*PROBLEM STATEMENT*. Copy, from the material below, each line where "camera" shows up.

INPUT DATA below:

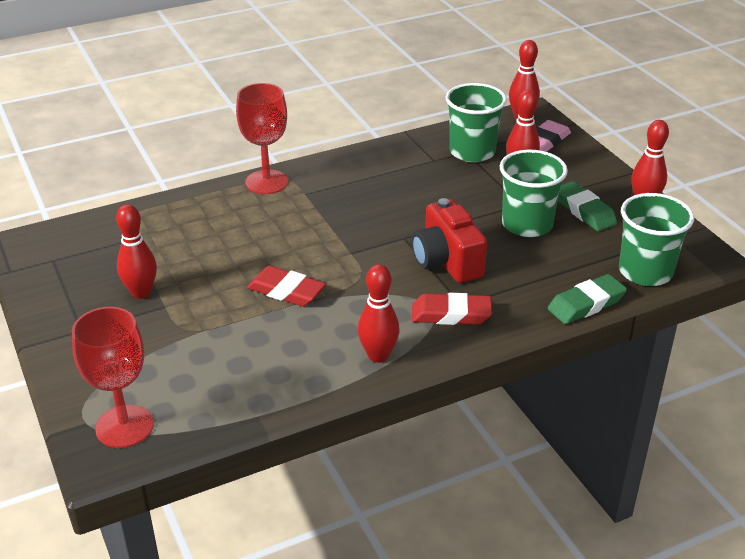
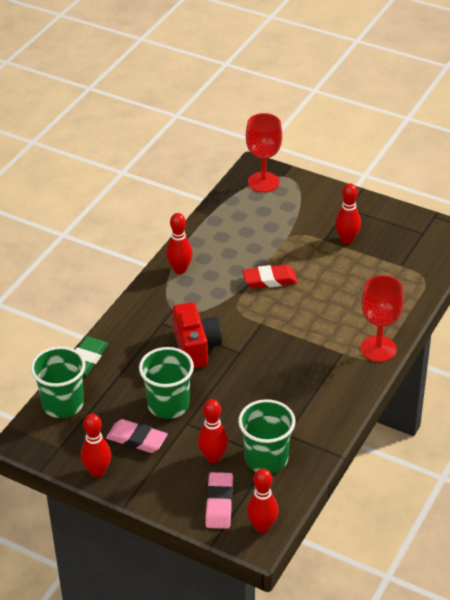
camera: 145 degrees right, 5 degrees up
(447, 261) = (196, 347): red camera -> red camera turned 45 degrees clockwise
(451, 314) = (162, 312): red eraser -> none
(584, 211) = (137, 439): green eraser -> pink eraser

End of INPUT DATA.

*TASK RESULT*.
camera: 145 degrees right, 5 degrees up
(447, 261) = (196, 347): red camera -> red camera turned 45 degrees clockwise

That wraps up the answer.